__Stored records__:
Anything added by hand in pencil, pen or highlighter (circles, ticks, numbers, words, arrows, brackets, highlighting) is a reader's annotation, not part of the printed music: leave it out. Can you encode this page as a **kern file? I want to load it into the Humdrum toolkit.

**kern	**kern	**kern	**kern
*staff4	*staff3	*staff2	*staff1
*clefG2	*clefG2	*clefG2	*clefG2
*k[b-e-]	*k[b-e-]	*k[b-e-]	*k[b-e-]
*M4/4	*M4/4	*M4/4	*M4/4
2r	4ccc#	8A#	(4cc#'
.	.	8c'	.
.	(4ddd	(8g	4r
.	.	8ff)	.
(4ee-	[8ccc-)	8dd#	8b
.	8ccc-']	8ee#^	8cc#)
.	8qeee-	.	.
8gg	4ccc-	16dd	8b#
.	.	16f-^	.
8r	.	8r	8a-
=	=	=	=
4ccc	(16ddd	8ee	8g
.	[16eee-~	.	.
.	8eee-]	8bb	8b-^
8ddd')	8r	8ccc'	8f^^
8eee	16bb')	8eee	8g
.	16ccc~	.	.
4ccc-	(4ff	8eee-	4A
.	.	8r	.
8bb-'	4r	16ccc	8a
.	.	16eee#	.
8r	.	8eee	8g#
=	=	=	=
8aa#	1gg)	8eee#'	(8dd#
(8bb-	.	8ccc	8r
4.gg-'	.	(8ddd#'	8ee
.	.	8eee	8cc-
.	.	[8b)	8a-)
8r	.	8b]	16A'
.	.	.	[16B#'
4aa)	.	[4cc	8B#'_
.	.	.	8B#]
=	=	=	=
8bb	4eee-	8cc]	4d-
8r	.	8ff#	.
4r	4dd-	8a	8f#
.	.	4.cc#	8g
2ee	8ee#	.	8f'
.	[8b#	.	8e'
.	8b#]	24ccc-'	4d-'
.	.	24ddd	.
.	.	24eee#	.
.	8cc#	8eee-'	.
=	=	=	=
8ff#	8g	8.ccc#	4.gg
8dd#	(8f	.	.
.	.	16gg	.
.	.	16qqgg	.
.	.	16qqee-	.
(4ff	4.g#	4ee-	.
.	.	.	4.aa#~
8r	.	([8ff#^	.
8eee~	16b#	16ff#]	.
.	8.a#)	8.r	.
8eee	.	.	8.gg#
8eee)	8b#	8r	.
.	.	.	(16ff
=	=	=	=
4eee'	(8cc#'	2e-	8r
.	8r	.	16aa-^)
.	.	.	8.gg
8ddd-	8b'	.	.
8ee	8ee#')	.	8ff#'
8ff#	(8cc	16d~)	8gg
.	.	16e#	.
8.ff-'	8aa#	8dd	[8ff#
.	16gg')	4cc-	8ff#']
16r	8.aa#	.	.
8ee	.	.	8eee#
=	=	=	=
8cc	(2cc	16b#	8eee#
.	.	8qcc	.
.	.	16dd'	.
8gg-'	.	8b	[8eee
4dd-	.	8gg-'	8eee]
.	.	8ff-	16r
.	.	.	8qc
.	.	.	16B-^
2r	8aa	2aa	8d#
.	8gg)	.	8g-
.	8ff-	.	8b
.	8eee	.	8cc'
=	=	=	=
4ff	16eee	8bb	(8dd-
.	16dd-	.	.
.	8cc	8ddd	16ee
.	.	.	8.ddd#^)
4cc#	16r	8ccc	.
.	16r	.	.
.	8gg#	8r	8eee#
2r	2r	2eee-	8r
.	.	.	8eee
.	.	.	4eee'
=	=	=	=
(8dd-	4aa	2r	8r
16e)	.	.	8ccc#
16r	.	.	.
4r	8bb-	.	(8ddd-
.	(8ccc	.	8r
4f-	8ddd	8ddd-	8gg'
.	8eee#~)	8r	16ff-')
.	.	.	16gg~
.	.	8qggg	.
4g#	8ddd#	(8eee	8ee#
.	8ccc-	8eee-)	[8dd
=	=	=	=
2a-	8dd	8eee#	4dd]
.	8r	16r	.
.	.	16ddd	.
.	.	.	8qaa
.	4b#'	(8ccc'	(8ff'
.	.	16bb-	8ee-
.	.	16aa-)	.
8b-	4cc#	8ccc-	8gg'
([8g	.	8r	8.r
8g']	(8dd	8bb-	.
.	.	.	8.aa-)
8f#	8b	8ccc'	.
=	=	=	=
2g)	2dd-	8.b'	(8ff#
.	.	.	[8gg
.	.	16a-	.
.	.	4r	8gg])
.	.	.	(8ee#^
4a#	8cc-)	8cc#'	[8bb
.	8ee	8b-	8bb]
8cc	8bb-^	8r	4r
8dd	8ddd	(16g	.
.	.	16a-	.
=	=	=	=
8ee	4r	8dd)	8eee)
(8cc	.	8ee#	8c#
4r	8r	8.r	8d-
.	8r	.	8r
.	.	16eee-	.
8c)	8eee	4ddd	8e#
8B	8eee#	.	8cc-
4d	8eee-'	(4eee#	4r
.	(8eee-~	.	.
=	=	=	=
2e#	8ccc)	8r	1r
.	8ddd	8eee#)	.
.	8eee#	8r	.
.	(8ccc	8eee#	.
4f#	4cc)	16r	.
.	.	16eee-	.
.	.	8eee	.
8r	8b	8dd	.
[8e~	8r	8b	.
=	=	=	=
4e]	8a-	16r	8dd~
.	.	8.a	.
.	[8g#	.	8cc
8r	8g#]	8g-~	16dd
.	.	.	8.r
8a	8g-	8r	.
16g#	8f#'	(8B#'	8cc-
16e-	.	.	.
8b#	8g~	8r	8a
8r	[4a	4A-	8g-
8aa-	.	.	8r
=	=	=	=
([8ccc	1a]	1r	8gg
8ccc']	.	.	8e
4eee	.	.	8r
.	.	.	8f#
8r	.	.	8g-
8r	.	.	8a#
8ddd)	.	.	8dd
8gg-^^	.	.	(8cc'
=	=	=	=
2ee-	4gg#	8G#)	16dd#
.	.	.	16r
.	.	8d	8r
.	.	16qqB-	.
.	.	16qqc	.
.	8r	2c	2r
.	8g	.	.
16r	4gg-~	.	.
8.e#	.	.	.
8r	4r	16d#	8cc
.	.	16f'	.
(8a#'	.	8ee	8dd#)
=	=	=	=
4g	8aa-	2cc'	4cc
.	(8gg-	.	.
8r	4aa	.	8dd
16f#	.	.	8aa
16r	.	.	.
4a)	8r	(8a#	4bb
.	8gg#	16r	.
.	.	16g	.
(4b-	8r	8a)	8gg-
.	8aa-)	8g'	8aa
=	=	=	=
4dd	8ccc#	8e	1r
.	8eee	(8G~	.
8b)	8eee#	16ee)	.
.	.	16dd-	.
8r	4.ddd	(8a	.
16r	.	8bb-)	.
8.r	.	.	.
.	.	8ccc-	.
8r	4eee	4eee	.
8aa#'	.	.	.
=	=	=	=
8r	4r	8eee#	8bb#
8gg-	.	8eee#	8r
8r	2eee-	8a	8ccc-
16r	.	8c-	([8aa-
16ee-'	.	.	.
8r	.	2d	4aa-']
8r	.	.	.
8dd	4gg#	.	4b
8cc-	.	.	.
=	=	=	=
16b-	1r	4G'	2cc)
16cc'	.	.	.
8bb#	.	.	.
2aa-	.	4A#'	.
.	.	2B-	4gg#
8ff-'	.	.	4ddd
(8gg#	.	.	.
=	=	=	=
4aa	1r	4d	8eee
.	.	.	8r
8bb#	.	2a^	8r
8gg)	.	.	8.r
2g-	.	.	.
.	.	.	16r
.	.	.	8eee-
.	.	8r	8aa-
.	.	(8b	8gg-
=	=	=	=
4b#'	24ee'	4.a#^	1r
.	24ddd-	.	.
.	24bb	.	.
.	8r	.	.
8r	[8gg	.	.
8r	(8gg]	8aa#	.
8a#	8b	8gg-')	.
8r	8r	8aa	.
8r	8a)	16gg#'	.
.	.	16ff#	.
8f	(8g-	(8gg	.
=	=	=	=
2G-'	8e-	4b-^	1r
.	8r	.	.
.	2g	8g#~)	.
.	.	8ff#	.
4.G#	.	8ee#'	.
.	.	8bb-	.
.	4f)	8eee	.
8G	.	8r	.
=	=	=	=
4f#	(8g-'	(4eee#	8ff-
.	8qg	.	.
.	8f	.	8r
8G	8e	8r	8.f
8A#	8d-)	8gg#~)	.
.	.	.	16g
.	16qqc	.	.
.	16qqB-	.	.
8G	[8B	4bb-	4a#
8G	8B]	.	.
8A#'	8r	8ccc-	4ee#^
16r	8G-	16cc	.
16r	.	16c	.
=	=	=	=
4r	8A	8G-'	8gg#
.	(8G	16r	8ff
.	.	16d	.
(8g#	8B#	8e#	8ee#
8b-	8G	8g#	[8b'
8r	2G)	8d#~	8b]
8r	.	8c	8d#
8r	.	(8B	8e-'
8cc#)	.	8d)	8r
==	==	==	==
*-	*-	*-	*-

__Directions for this task__:
From the entries above, pull out each line that contains the string "kern".

__Written reply__:
Anything added by hand in pencil, pen or highlighter (circles, ticks, numbers, words, arrows, brackets, highlighting) is a reader's annotation, not part of the printed music: leave it out. Can you encode this page as a **kern file? I want to load it into the Humdrum toolkit.
**kern	**kern	**kern	**kern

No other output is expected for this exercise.